WHAT YOU SHOULD DO: The reply must contain exactly the lines below from the one with "The camera went 30" down to the one with "What was the Bleistift/türkis", both included, and nothing more; please omit the pictures.

STORED DATA:
--- --- ---
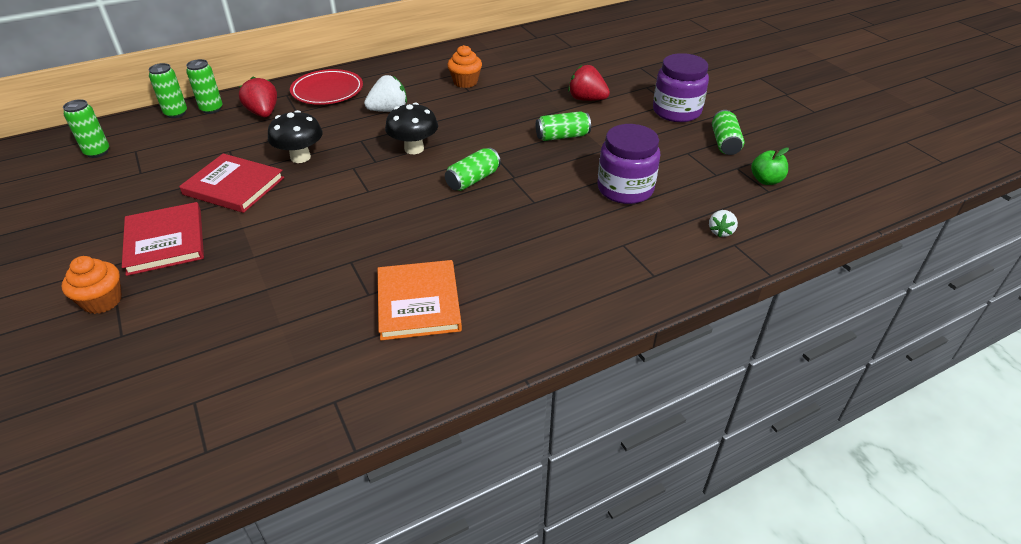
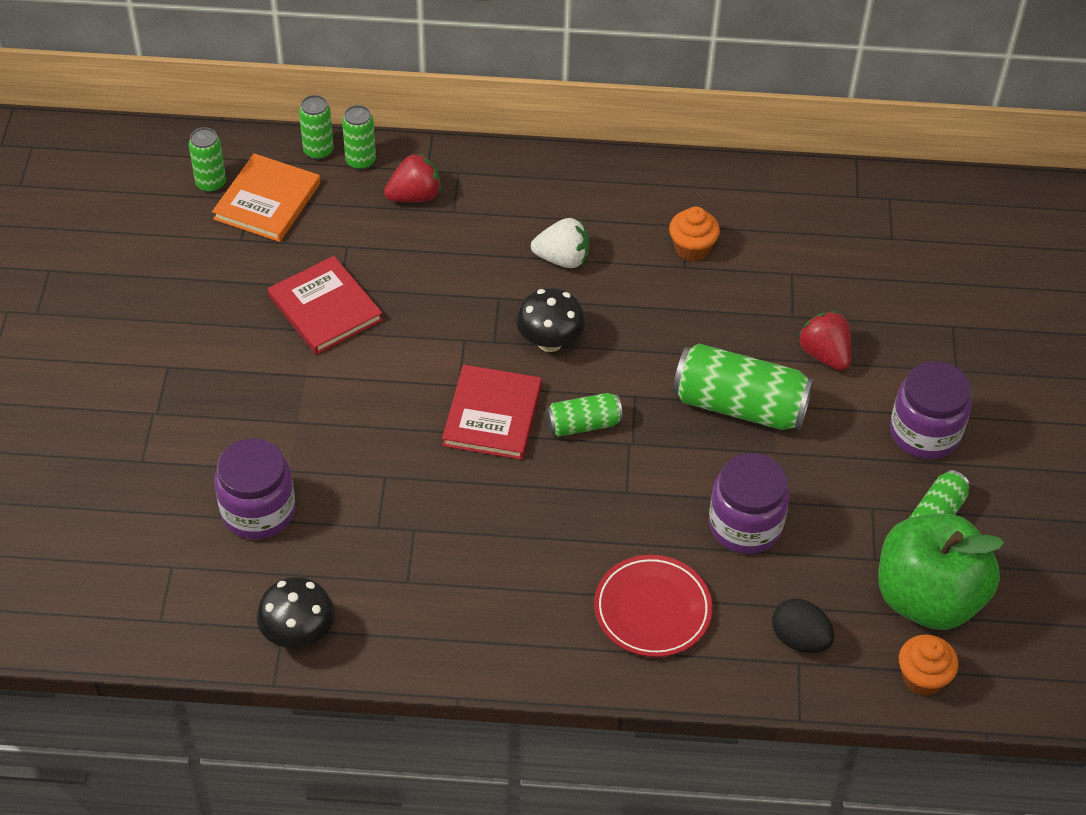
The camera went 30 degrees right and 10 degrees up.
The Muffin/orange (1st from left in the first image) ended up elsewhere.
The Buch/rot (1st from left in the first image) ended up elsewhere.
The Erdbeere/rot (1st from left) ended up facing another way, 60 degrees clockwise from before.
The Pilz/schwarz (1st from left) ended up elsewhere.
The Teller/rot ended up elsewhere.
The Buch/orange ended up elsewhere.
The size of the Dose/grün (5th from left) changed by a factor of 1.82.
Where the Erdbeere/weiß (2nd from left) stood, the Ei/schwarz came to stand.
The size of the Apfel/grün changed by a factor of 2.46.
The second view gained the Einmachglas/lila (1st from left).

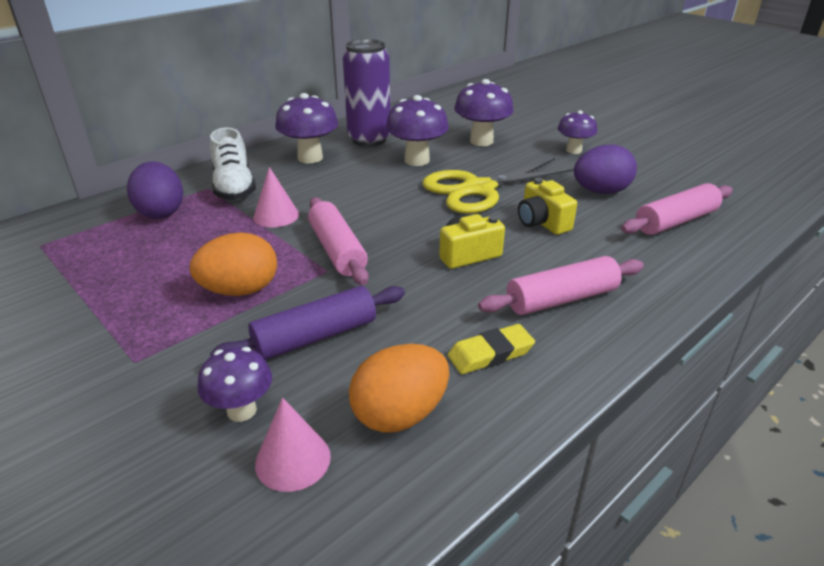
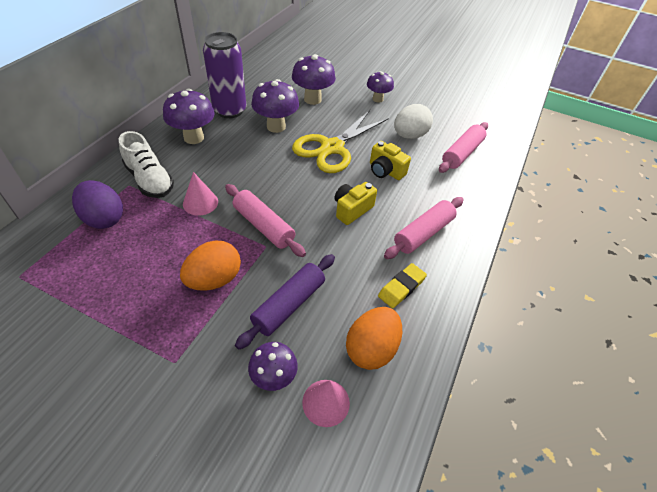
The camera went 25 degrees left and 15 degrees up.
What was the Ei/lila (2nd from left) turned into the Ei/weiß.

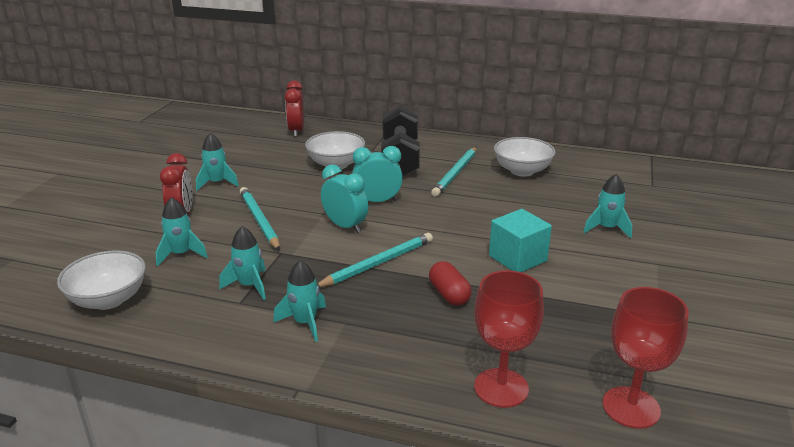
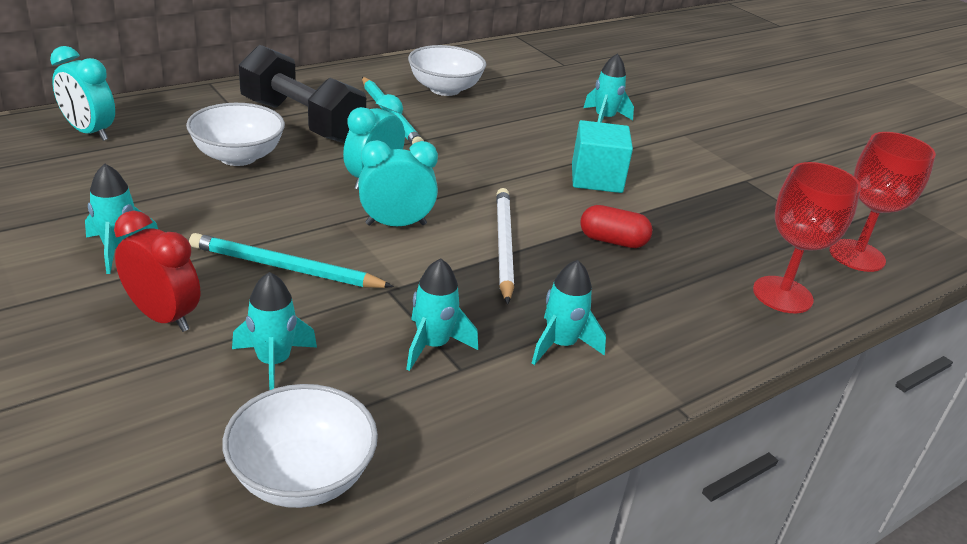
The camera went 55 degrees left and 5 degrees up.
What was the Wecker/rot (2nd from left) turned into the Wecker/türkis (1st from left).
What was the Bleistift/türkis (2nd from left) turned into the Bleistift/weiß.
--- --- ---
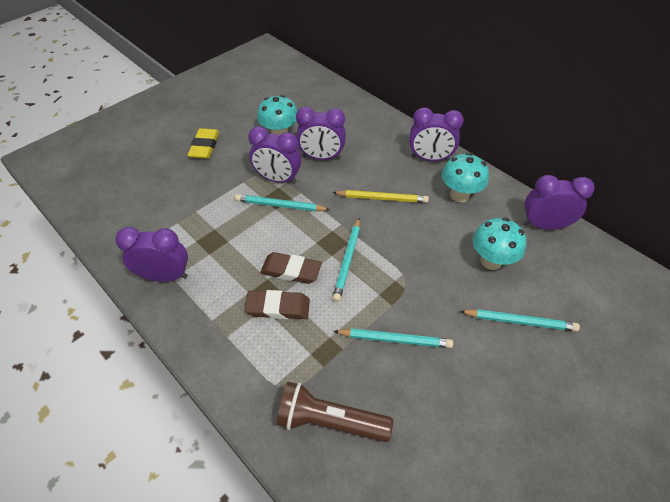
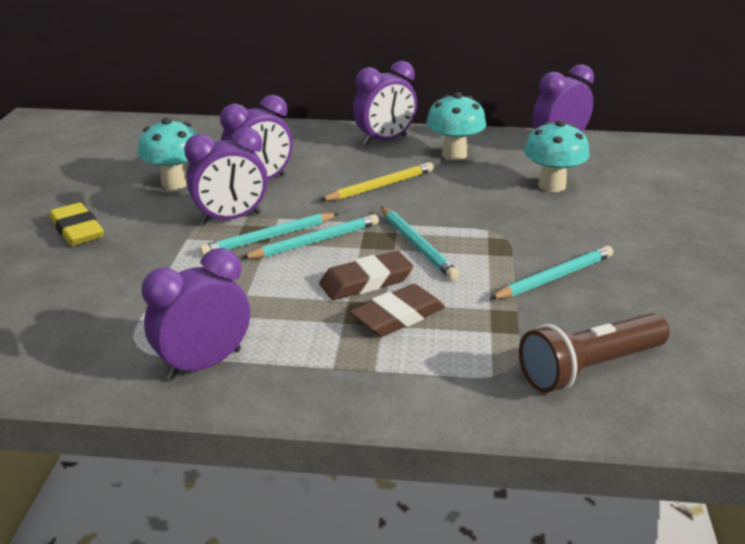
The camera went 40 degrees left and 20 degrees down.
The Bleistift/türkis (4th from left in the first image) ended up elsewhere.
--- --- ---
SOLUTION TO THE PROBLEM:
The camera went 30 degrees right and 10 degrees up.
The Muffin/orange (1st from left in the first image) ended up elsewhere.
The Buch/rot (1st from left in the first image) ended up elsewhere.
The Erdbeere/rot (1st from left) ended up facing another way, 60 degrees clockwise from before.
The Pilz/schwarz (1st from left) ended up elsewhere.
The Teller/rot ended up elsewhere.
The Buch/orange ended up elsewhere.
The size of the Dose/grün (5th from left) changed by a factor of 1.82.
Where the Erdbeere/weiß (2nd from left) stood, the Ei/schwarz came to stand.
The size of the Apfel/grün changed by a factor of 2.46.
The second view gained the Einmachglas/lila (1st from left).

The camera went 25 degrees left and 15 degrees up.
What was the Ei/lila (2nd from left) turned into the Ei/weiß.

The camera went 55 degrees left and 5 degrees up.
What was the Wecker/rot (2nd from left) turned into the Wecker/türkis (1st from left).
What was the Bleistift/türkis (2nd from left) turned into the Bleistift/weiß.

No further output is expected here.